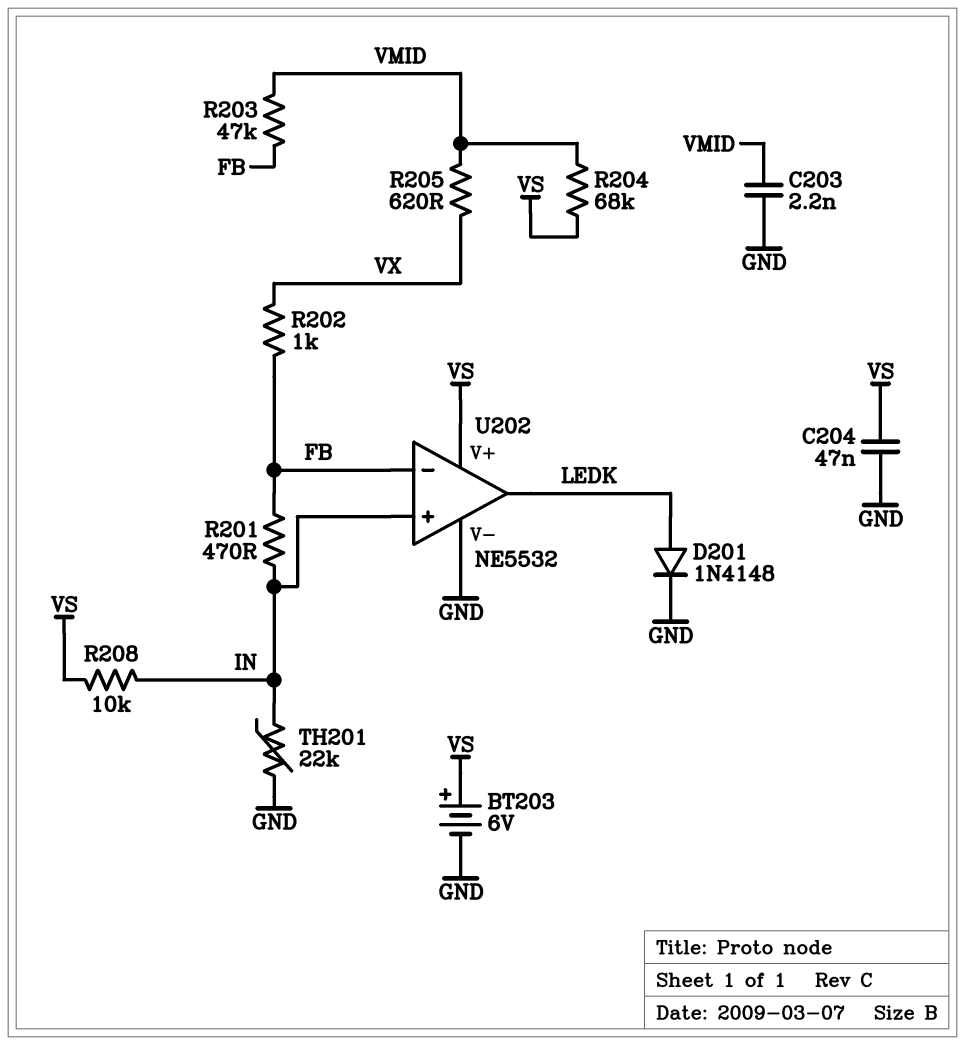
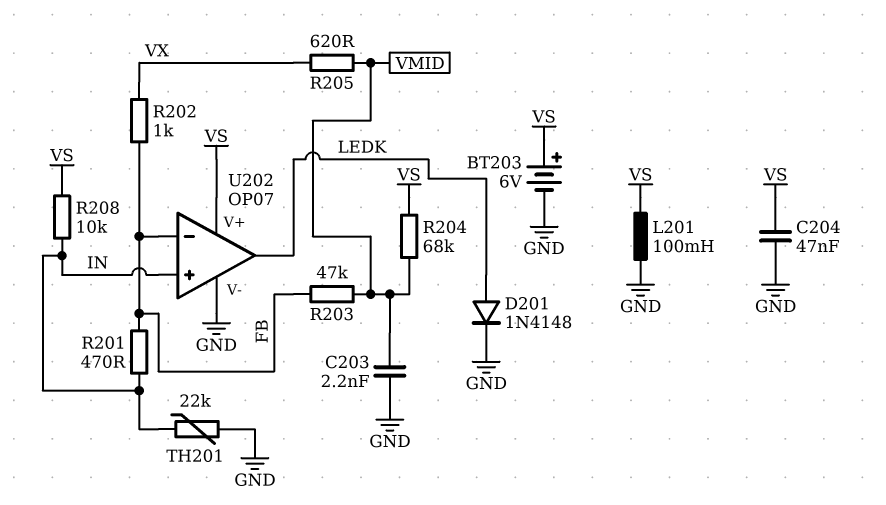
L201: none -> 100mH (GND, VS)
U202: NE5532 -> OP07

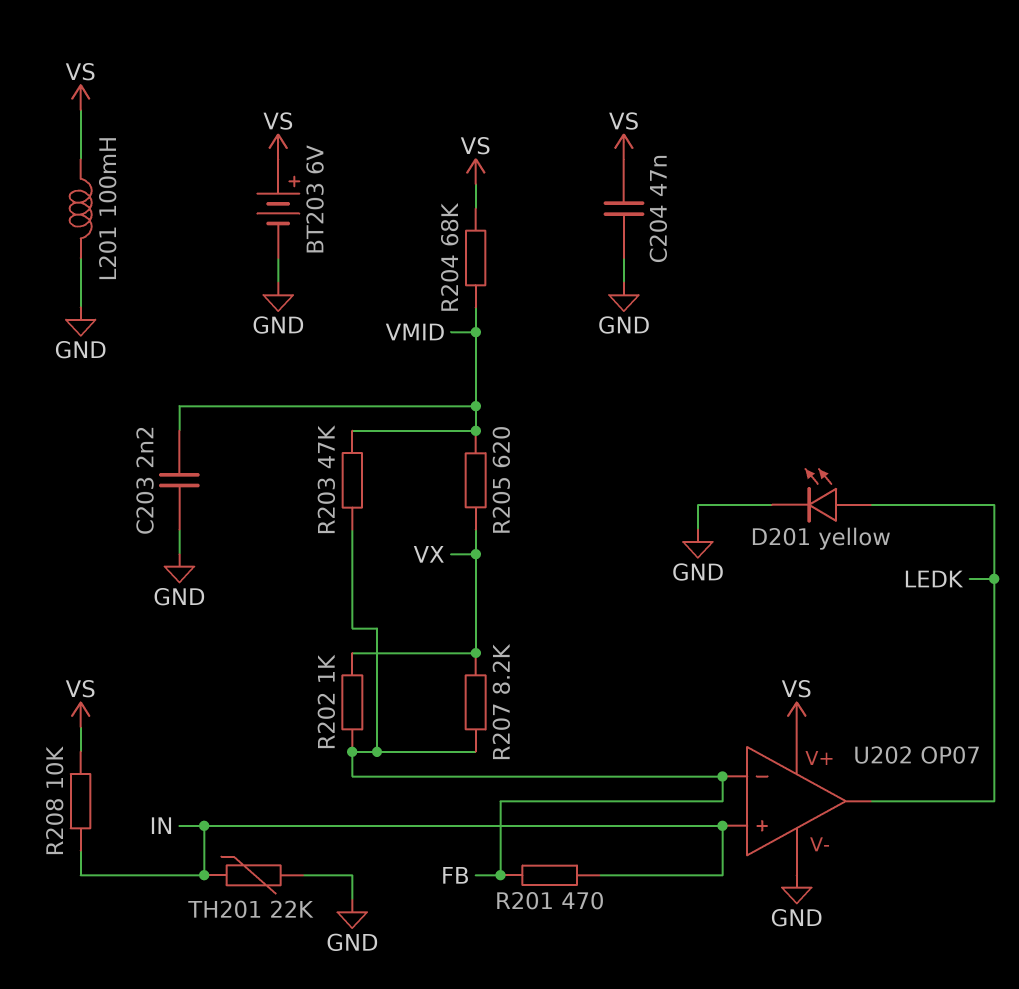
D201: diode 1N4148 (A LEDK, K GND) -> LED yellow (A LEDK, K GND)
R207: none -> 8.2k (FB, VX)

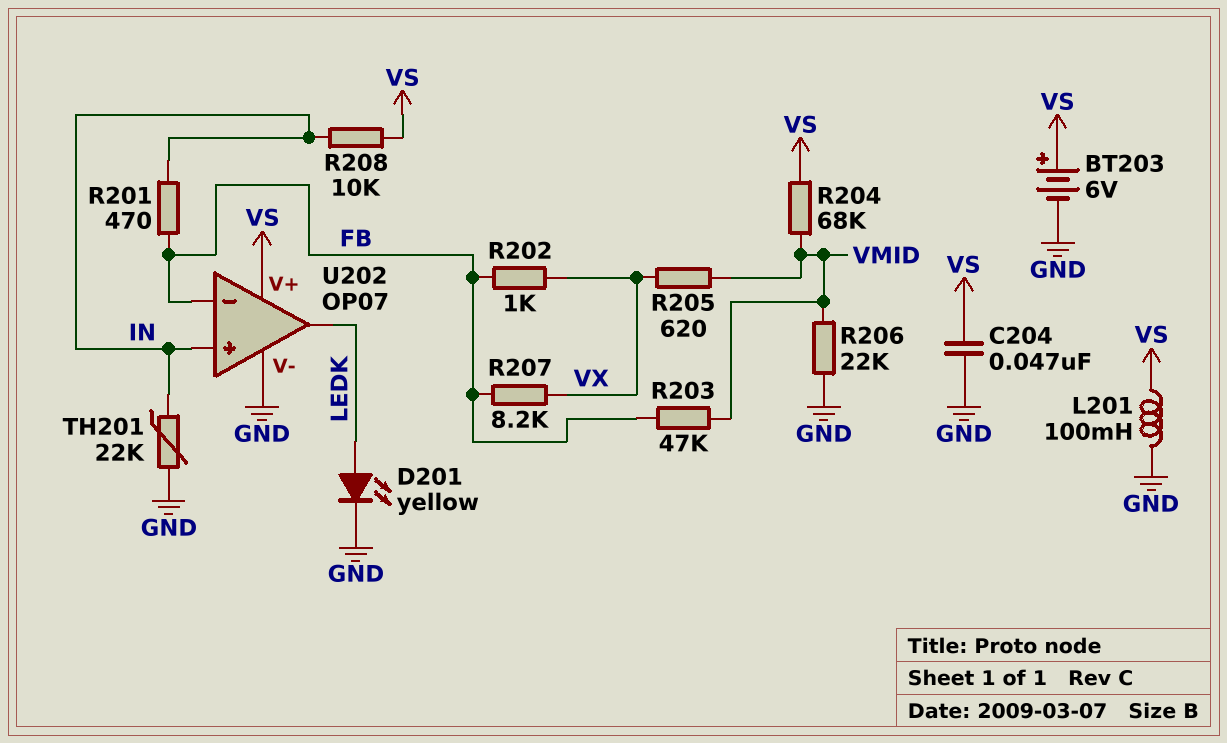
C203: 2.2nF (GND, VMID) -> none
R206: none -> 22k (GND, VMID)

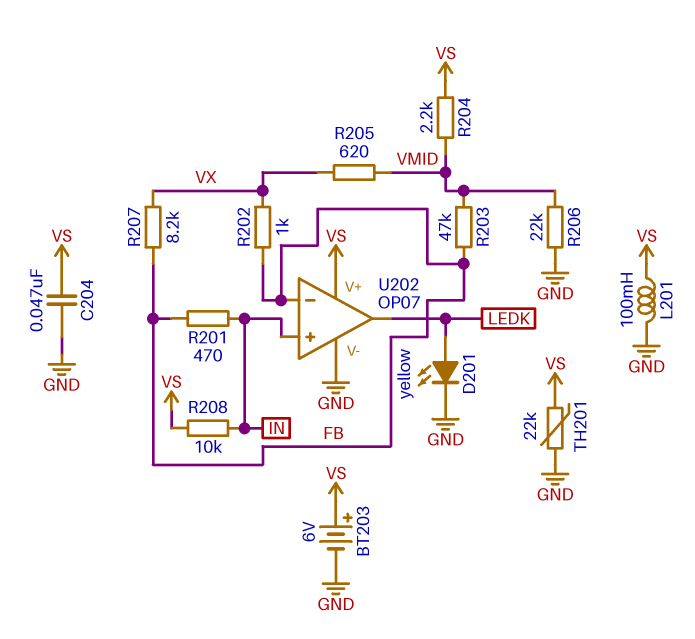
R204: 68k (VMID, VS) -> 2.2k (VMID, VS)
TH201: 22k (GND, IN) -> 22k (GND, VS)

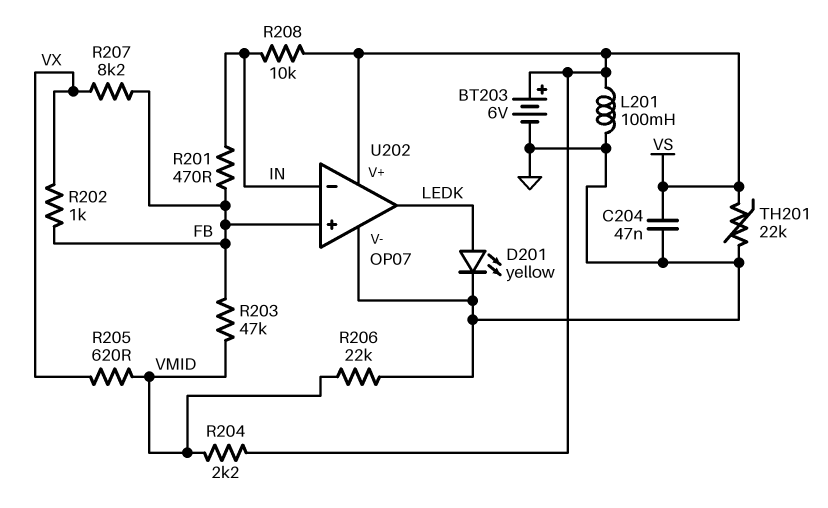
U202 pin in+: IN -> FB
U202 pin in-: FB -> IN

========================

Write out the listing above exactly, images omitted.

L201: none -> 100mH (GND, VS)
U202: NE5532 -> OP07

D201: diode 1N4148 (A LEDK, K GND) -> LED yellow (A LEDK, K GND)
R207: none -> 8.2k (FB, VX)

C203: 2.2nF (GND, VMID) -> none
R206: none -> 22k (GND, VMID)

R204: 68k (VMID, VS) -> 2.2k (VMID, VS)
TH201: 22k (GND, IN) -> 22k (GND, VS)

U202 pin in+: IN -> FB
U202 pin in-: FB -> IN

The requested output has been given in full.